WRITTEN TASK: Reproduce only this part of the listing: the line with "(169, 191) = (237, 500): turquoise", plus every line after it through the last.
--- EXERCISE DATA Enclosed Below ---
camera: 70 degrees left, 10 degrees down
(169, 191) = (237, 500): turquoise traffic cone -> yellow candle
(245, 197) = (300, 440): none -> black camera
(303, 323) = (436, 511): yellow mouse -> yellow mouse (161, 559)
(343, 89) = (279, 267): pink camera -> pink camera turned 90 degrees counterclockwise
--- End of Enclosed EXERCISE DATA ---
WRITTEN SOLUTION:
(169, 191) = (237, 500): turquoise traffic cone -> yellow candle
(245, 197) = (300, 440): none -> black camera
(303, 323) = (436, 511): yellow mouse -> yellow mouse (161, 559)
(343, 89) = (279, 267): pink camera -> pink camera turned 90 degrees counterclockwise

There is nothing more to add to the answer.